[Records supplied — start]
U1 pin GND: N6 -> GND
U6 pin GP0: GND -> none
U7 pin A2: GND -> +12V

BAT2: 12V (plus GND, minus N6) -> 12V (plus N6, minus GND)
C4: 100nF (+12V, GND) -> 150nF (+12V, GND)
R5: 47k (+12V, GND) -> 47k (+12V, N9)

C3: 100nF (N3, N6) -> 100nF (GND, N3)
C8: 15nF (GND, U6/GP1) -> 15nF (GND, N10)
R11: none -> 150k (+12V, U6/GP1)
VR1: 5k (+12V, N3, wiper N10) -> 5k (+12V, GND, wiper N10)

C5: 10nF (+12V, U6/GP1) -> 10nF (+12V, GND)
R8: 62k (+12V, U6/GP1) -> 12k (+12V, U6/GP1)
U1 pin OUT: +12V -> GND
[Records supplied — finish]
▸ **Exercise**:
Show all lines in the entries above where the word "none" appears.

▸ **Exercise result**:
U6 pin GP0: GND -> none
R11: none -> 150k (+12V, U6/GP1)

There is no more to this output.